About this task:
A verbatim reproduction of the following listing is required; omit the pictures.

▼▼▼

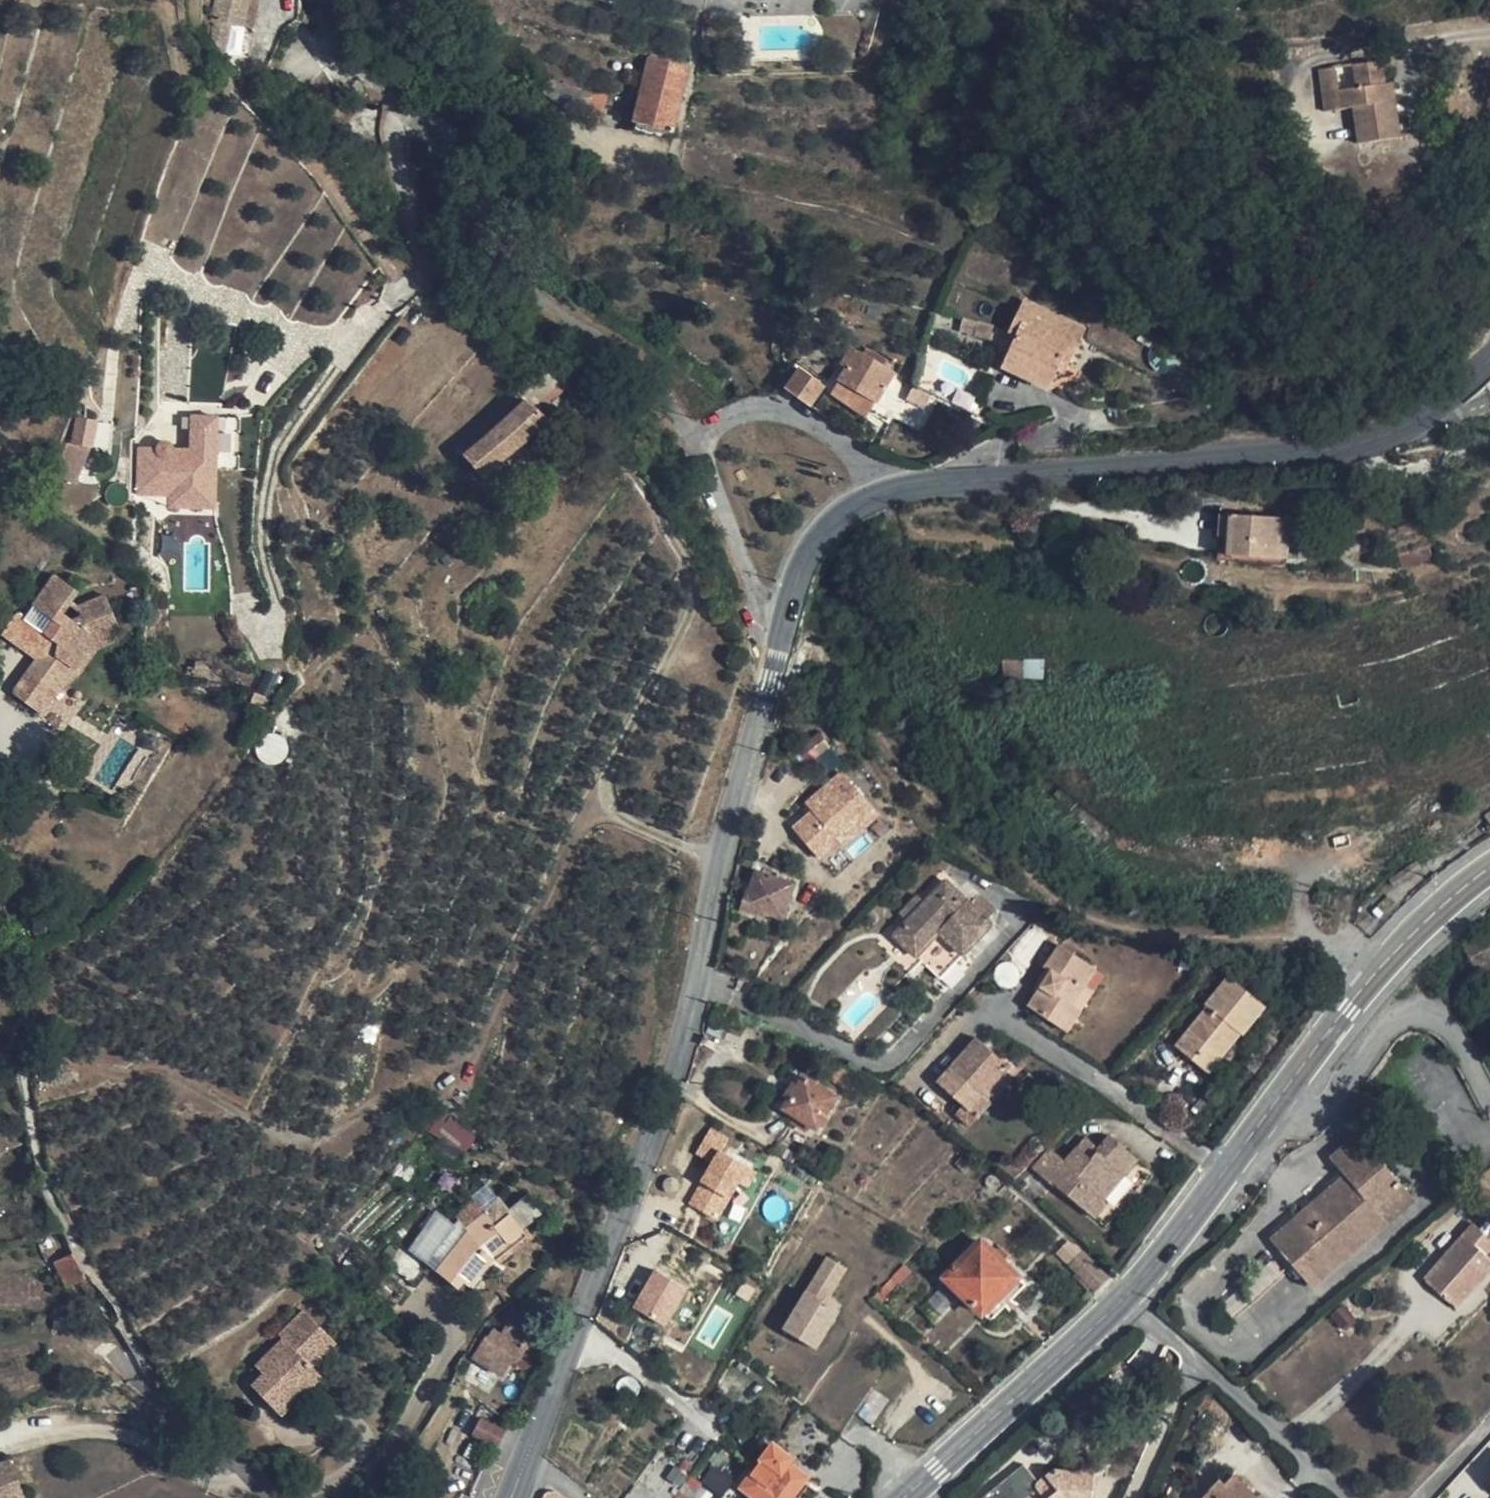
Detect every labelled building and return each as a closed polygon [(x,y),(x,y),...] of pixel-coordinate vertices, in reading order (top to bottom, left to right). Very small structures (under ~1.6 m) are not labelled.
[(212,21),(242,27),(248,0),(217,0),(212,21)] [(242,27),(252,29),(258,0),(248,0),(242,27)] [(689,67),(649,56),(633,122),(672,132),(689,67)] [(1381,85),(1378,61),(1354,65),(1357,88),(1338,91),(1335,67),(1319,70),(1325,112),(1354,108),(1359,107),(1360,116),(1355,117),(1359,144),(1401,138),(1396,100),(1388,101),(1386,84),(1381,85)] [(1381,85),(1386,84),(1382,61),(1378,61),(1381,85)] [(1393,83),(1386,84),(1388,101),(1396,100),(1393,83)] [(597,93),(589,90),(579,115),(599,122),(610,93),(597,93)] [(1085,330),(1025,302),(1011,334),(1018,337),(1010,356),(1053,377),(1056,372),(1062,357),(1069,361),(1085,330)] [(982,323),(963,318),(960,332),(979,337),(993,339),(995,326),(982,323)] [(863,355),(851,347),(841,363),(846,366),(839,379),(876,401),(894,373),(888,369),(892,363),(867,349),(863,355)] [(1053,377),(1010,356),(1005,368),(1048,388),(1053,377)] [(1069,361),(1062,357),(1056,372),(1063,375),(1069,361)] [(576,392),(547,364),(519,392),(524,399),(548,421),(576,392)] [(824,386),(800,368),(786,387),(810,405),(824,386)] [(876,401),(839,379),(830,392),(868,414),(876,401)] [(524,399),(519,392),(460,445),(468,452),(465,454),(484,477),(548,421),(524,399)] [(187,444),(136,445),(136,495),(165,495),(165,510),(217,509),(216,414),(187,414),(187,444)] [(97,421),(77,417),(72,443),(92,447),(97,421)] [(1231,515),(1220,514),(1219,537),(1230,538),(1229,556),(1287,560),(1290,519),(1231,515)] [(1230,538),(1219,537),(1218,555),(1229,556),(1230,538)] [(1433,558),(1430,547),(1399,556),(1403,568),(1433,558)] [(78,591),(56,575),(33,606),(54,621),(44,632),(49,636),(43,644),(42,653),(37,659),(16,690),(13,694),(38,712),(67,685),(62,679),(71,667),(75,667),(96,643),(112,636),(109,629),(119,624),(106,595),(80,606),(78,607),(82,616),(74,620),(64,626),(56,620),(62,612),(71,600),(78,591)] [(31,623),(17,612),(3,633),(16,643),(31,623)] [(74,620),(62,612),(56,620),(64,626),(74,620)] [(44,632),(31,623),(16,643),(37,659),(42,653),(43,644),(49,636),(44,632)] [(114,641),(112,636),(96,643),(75,667),(71,667),(62,679),(67,685),(80,673),(98,648),(114,641)] [(1043,678),(1044,660),(1003,661),(1003,676),(1023,677),(1043,678)] [(830,748),(820,734),(800,749),(810,762),(830,748)] [(801,800),(809,811),(791,825),(819,863),(880,818),(843,769),(801,800)] [(795,884),(756,872),(749,894),(746,893),(741,911),(763,918),(764,914),(784,920),(795,884)] [(993,925),(947,882),(923,907),(909,921),(895,935),(941,979),(964,955),(993,925)] [(923,907),(915,899),(902,913),(909,921),(923,907)] [(1096,970),(1060,946),(1049,963),(1045,968),(1052,972),(1029,1007),(1068,1032),(1082,1012),(1072,1006),(1085,985),(1096,970)] [(1265,1007),(1229,978),(1207,1005),(1209,1007),(1177,1046),(1210,1072),(1242,1032),(1244,1034),(1265,1007)] [(1096,992),(1085,985),(1072,1006),(1082,1012),(1096,992)] [(747,1021),(718,1009),(710,1033),(739,1045),(747,1021)] [(1010,1068),(977,1038),(937,1082),(963,1105),(956,1113),(970,1126),(991,1104),(984,1097),(1005,1074),(1010,1068)] [(1012,1080),(1005,1074),(984,1097),(991,1104),(1012,1080)] [(837,1097),(805,1077),(786,1109),(818,1129),(837,1097)] [(469,1147),(475,1131),(440,1117),(434,1134),(469,1147)] [(709,1127),(696,1154),(709,1160),(687,1205),(723,1222),(750,1165),(722,1151),(729,1136),(709,1127)] [(1034,1168),(1055,1185),(1095,1218),(1108,1203),(1102,1198),(1137,1156),(1111,1134),(1099,1147),(1092,1157),(1078,1146),(1065,1161),(1050,1149),(1034,1168)] [(1397,1178),(1359,1134),(1331,1158),(1345,1175),(1271,1240),(1295,1268),(1397,1178)] [(1086,1136),(1078,1146),(1092,1157),(1099,1147),(1086,1136)] [(1153,1169),(1137,1156),(1102,1198),(1108,1203),(1095,1218),(1105,1227),(1153,1169)] [(1034,1168),(1016,1189),(1026,1198),(1037,1208),(1055,1185),(1034,1168)] [(1416,1200),(1397,1178),(1295,1268),(1314,1290),(1416,1200)] [(508,1215),(485,1185),(470,1198),(473,1197),(456,1218),(457,1219),(454,1223),(437,1211),(417,1238),(393,1268),(416,1288),(432,1267),(450,1282),(456,1274),(468,1286),(478,1273),(481,1275),(494,1257),(492,1255),(507,1243),(522,1231),(509,1214),(508,1215)] [(1474,1223),(1424,1280),(1458,1309),(1489,1273),(1489,1258),(1486,1255),(1489,1250),(1489,1237),(1474,1223)] [(1019,1278),(982,1242),(947,1278),(983,1313),(1019,1278)] [(85,1278),(74,1254),(55,1263),(67,1286),(85,1278)] [(786,1334),(818,1352),(840,1314),(826,1306),(822,1303),(826,1296),(830,1298),(846,1271),(828,1261),(786,1334)] [(906,1263),(874,1298),(880,1303),(912,1269),(906,1263)] [(650,1270),(633,1311),(669,1326),(686,1284),(650,1270)] [(822,1303),(826,1306),(830,1298),(826,1296),(822,1303)] [(1352,1315),(1344,1305),(1332,1316),(1340,1325),(1352,1315)] [(515,1309),(513,1309),(511,1309),(509,1310),(507,1312),(505,1315),(496,1327),(503,1331),(501,1335),(492,1330),(488,1339),(485,1337),(481,1344),(473,1357),(501,1375),(509,1364),(513,1363),(515,1361),(534,1331),(526,1326),(530,1319),(516,1311),(515,1309)] [(335,1342),(305,1310),(279,1336),(283,1340),(263,1360),(271,1367),(264,1374),(252,1386),(280,1415),(321,1375),(311,1365),(335,1342)] [(271,1367),(263,1360),(256,1367),(264,1374),(271,1367)] [(505,1431),(481,1419),(472,1435),(495,1446),(497,1447),(505,1431)] [(775,1445),(743,1487),(758,1497),(792,1497),(808,1477),(790,1464),(794,1459),(775,1445)] [(10,1461),(0,1465),(0,1497),(24,1497),(10,1461)] [(1056,1471),(1047,1477),(1040,1483),(1039,1487),(1039,1489),(1028,1497),(1074,1497),(1075,1494),(1093,1496),(1095,1475),(1056,1471)] [(1237,1475),(1227,1487),(1221,1481),(1206,1497),(1259,1497),(1237,1475)] [(535,1480),(529,1497),(543,1497),(544,1496),(540,1494),(540,1488),(535,1480)]
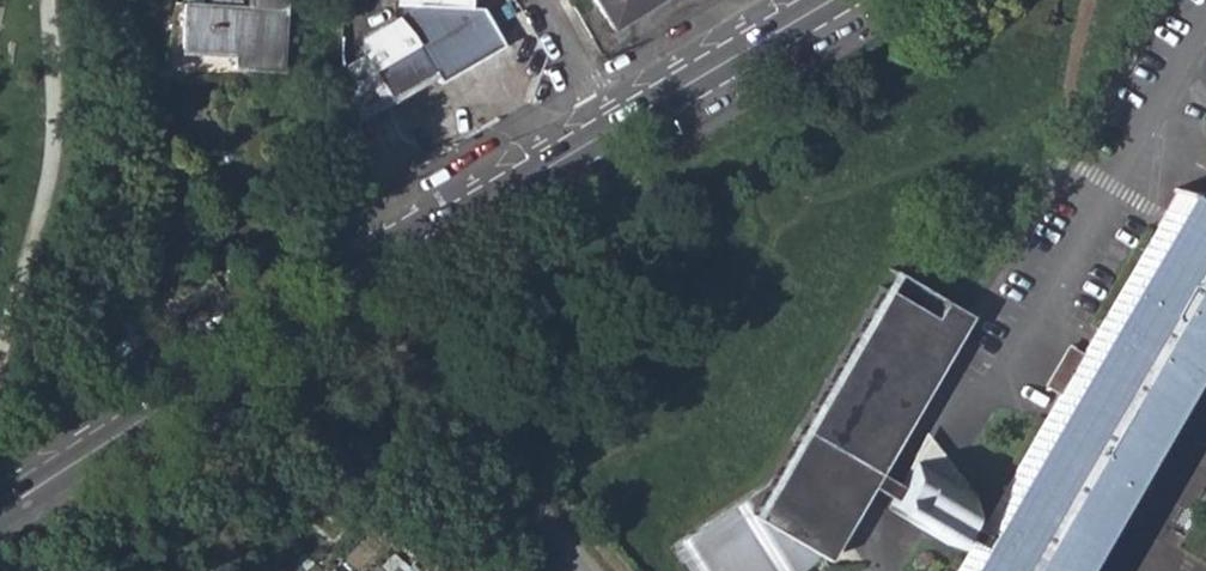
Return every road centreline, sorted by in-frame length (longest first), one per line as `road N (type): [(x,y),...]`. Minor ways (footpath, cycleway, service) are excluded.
road 1 (secondary): [(0,505),(612,125)]
road 2 (secondary): [(612,125),(825,0)]
road 3 (residential): [(612,125),(541,0)]

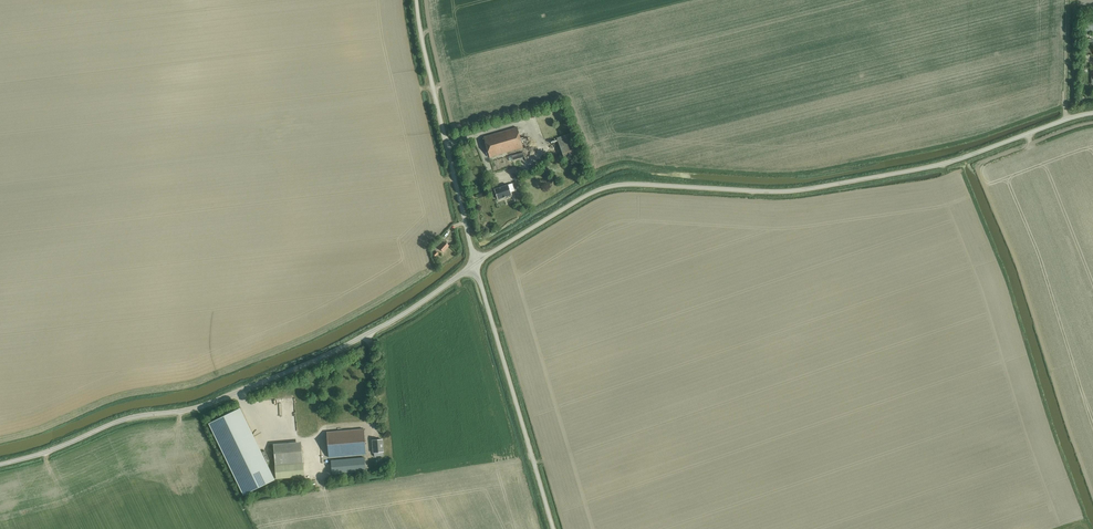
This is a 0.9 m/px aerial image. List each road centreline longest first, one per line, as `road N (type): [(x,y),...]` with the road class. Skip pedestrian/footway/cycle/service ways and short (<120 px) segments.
road 1 (unclassified): [(474,264),(587,196),(621,186),(822,190),(953,160),(1092,112)]
road 2 (unclassified): [(0,466),(112,425),(241,391),(363,336),(474,264)]
road 3 (unclassified): [(552,528),(474,264)]
road 4 (unclassified): [(474,264),(415,0)]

▲▲▲

Result of the task:
Detect every labelled building and return each as a closed polygon [(x,y),(x,y),...] of pixel-coordinate vertices, in reading order (top to bottom, left to right). Very small structures (under ~1.6 m) are not labelled.
[(212,21),(242,27),(248,0),(217,0),(212,21)] [(242,27),(252,29),(258,0),(248,0),(242,27)] [(689,67),(649,56),(633,122),(672,132),(689,67)] [(1381,85),(1378,61),(1354,65),(1357,88),(1338,91),(1335,67),(1319,70),(1325,112),(1354,108),(1359,107),(1360,116),(1355,117),(1359,144),(1401,138),(1396,100),(1388,101),(1386,84),(1381,85)] [(1381,85),(1386,84),(1382,61),(1378,61),(1381,85)] [(1393,83),(1386,84),(1388,101),(1396,100),(1393,83)] [(597,93),(589,90),(579,115),(599,122),(610,93),(597,93)] [(1085,330),(1025,302),(1011,334),(1018,337),(1010,356),(1053,377),(1056,372),(1062,357),(1069,361),(1085,330)] [(982,323),(963,318),(960,332),(979,337),(993,339),(995,326),(982,323)] [(863,355),(851,347),(841,363),(846,366),(839,379),(876,401),(894,373),(888,369),(892,363),(867,349),(863,355)] [(1053,377),(1010,356),(1005,368),(1048,388),(1053,377)] [(1069,361),(1062,357),(1056,372),(1063,375),(1069,361)] [(576,392),(547,364),(519,392),(524,399),(548,421),(576,392)] [(824,386),(800,368),(786,387),(810,405),(824,386)] [(876,401),(839,379),(830,392),(868,414),(876,401)] [(524,399),(519,392),(460,445),(468,452),(465,454),(484,477),(548,421),(524,399)] [(187,444),(136,445),(136,495),(165,495),(165,510),(217,509),(216,414),(187,414),(187,444)] [(97,421),(77,417),(72,443),(92,447),(97,421)] [(1231,515),(1220,514),(1219,537),(1230,538),(1229,556),(1287,560),(1290,519),(1231,515)] [(1230,538),(1219,537),(1218,555),(1229,556),(1230,538)] [(1433,558),(1430,547),(1399,556),(1403,568),(1433,558)] [(78,591),(56,575),(33,606),(54,621),(44,632),(49,636),(43,644),(42,653),(37,659),(16,690),(13,694),(38,712),(67,685),(62,679),(71,667),(75,667),(96,643),(112,636),(109,629),(119,624),(106,595),(80,606),(78,607),(82,616),(74,620),(64,626),(56,620),(62,612),(71,600),(78,591)] [(31,623),(17,612),(3,633),(16,643),(31,623)] [(74,620),(62,612),(56,620),(64,626),(74,620)] [(44,632),(31,623),(16,643),(37,659),(42,653),(43,644),(49,636),(44,632)] [(114,641),(112,636),(96,643),(75,667),(71,667),(62,679),(67,685),(80,673),(98,648),(114,641)] [(1043,678),(1044,660),(1003,661),(1003,676),(1023,677),(1043,678)] [(830,748),(820,734),(800,749),(810,762),(830,748)] [(801,800),(809,811),(791,825),(819,863),(880,818),(843,769),(801,800)] [(795,884),(756,872),(749,894),(746,893),(741,911),(763,918),(764,914),(784,920),(795,884)] [(993,925),(947,882),(923,907),(909,921),(895,935),(941,979),(964,955),(993,925)] [(923,907),(915,899),(902,913),(909,921),(923,907)] [(1096,970),(1060,946),(1049,963),(1045,968),(1052,972),(1029,1007),(1068,1032),(1082,1012),(1072,1006),(1085,985),(1096,970)] [(1265,1007),(1229,978),(1207,1005),(1209,1007),(1177,1046),(1210,1072),(1242,1032),(1244,1034),(1265,1007)] [(1096,992),(1085,985),(1072,1006),(1082,1012),(1096,992)] [(747,1021),(718,1009),(710,1033),(739,1045),(747,1021)] [(1010,1068),(977,1038),(937,1082),(963,1105),(956,1113),(970,1126),(991,1104),(984,1097),(1005,1074),(1010,1068)] [(1012,1080),(1005,1074),(984,1097),(991,1104),(1012,1080)] [(837,1097),(805,1077),(786,1109),(818,1129),(837,1097)] [(469,1147),(475,1131),(440,1117),(434,1134),(469,1147)] [(709,1127),(696,1154),(709,1160),(687,1205),(723,1222),(750,1165),(722,1151),(729,1136),(709,1127)] [(1034,1168),(1055,1185),(1095,1218),(1108,1203),(1102,1198),(1137,1156),(1111,1134),(1099,1147),(1092,1157),(1078,1146),(1065,1161),(1050,1149),(1034,1168)] [(1397,1178),(1359,1134),(1331,1158),(1345,1175),(1271,1240),(1295,1268),(1397,1178)] [(1086,1136),(1078,1146),(1092,1157),(1099,1147),(1086,1136)] [(1153,1169),(1137,1156),(1102,1198),(1108,1203),(1095,1218),(1105,1227),(1153,1169)] [(1034,1168),(1016,1189),(1026,1198),(1037,1208),(1055,1185),(1034,1168)] [(1416,1200),(1397,1178),(1295,1268),(1314,1290),(1416,1200)] [(508,1215),(485,1185),(470,1198),(473,1197),(456,1218),(457,1219),(454,1223),(437,1211),(417,1238),(393,1268),(416,1288),(432,1267),(450,1282),(456,1274),(468,1286),(478,1273),(481,1275),(494,1257),(492,1255),(507,1243),(522,1231),(509,1214),(508,1215)] [(1474,1223),(1424,1280),(1458,1309),(1489,1273),(1489,1258),(1486,1255),(1489,1250),(1489,1237),(1474,1223)] [(1019,1278),(982,1242),(947,1278),(983,1313),(1019,1278)] [(85,1278),(74,1254),(55,1263),(67,1286),(85,1278)] [(786,1334),(818,1352),(840,1314),(826,1306),(822,1303),(826,1296),(830,1298),(846,1271),(828,1261),(786,1334)] [(906,1263),(874,1298),(880,1303),(912,1269),(906,1263)] [(650,1270),(633,1311),(669,1326),(686,1284),(650,1270)] [(822,1303),(826,1306),(830,1298),(826,1296),(822,1303)] [(1352,1315),(1344,1305),(1332,1316),(1340,1325),(1352,1315)] [(515,1309),(513,1309),(511,1309),(509,1310),(507,1312),(505,1315),(496,1327),(503,1331),(501,1335),(492,1330),(488,1339),(485,1337),(481,1344),(473,1357),(501,1375),(509,1364),(513,1363),(515,1361),(534,1331),(526,1326),(530,1319),(516,1311),(515,1309)] [(335,1342),(305,1310),(279,1336),(283,1340),(263,1360),(271,1367),(264,1374),(252,1386),(280,1415),(321,1375),(311,1365),(335,1342)] [(271,1367),(263,1360),(256,1367),(264,1374),(271,1367)] [(505,1431),(481,1419),(472,1435),(495,1446),(497,1447),(505,1431)] [(775,1445),(743,1487),(758,1497),(792,1497),(808,1477),(790,1464),(794,1459),(775,1445)] [(10,1461),(0,1465),(0,1497),(24,1497),(10,1461)] [(1056,1471),(1047,1477),(1040,1483),(1039,1487),(1039,1489),(1028,1497),(1074,1497),(1075,1494),(1093,1496),(1095,1475),(1056,1471)] [(1237,1475),(1227,1487),(1221,1481),(1206,1497),(1259,1497),(1237,1475)] [(535,1480),(529,1497),(543,1497),(544,1496),(540,1494),(540,1488),(535,1480)]
Return every road centreline, sorted by in-frame length (longest first), one per line as `road N (type): [(x,y),...]`. Minor ways (footpath, cycleway, service) are excluded.
road 1 (secondary): [(0,505),(612,125)]
road 2 (secondary): [(612,125),(825,0)]
road 3 (residential): [(612,125),(541,0)]

This is a 0.9 m/px aerial image. List each road centreline longest first, one per line, as `road N (type): [(x,y),...]` with the road class. Skip pedestrian/footway/cycle/service ways and short (<120 px) segments.
road 1 (unclassified): [(474,264),(587,196),(621,186),(822,190),(953,160),(1092,112)]
road 2 (unclassified): [(0,466),(112,425),(241,391),(363,336),(474,264)]
road 3 (unclassified): [(552,528),(474,264)]
road 4 (unclassified): [(474,264),(415,0)]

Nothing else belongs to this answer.